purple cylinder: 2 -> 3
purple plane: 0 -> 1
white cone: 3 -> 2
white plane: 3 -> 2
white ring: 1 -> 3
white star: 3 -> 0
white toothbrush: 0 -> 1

* * *

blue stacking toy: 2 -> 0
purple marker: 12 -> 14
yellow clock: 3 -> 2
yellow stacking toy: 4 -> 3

Task to complete:
Copy verbatim, from the listing above, each line from the one containing "purple cylinder: 2 -> 3" down to the one containing "white toothbrush: 0 -> 1", inclusive.

Answer to this problem:
purple cylinder: 2 -> 3
purple plane: 0 -> 1
white cone: 3 -> 2
white plane: 3 -> 2
white ring: 1 -> 3
white star: 3 -> 0
white toothbrush: 0 -> 1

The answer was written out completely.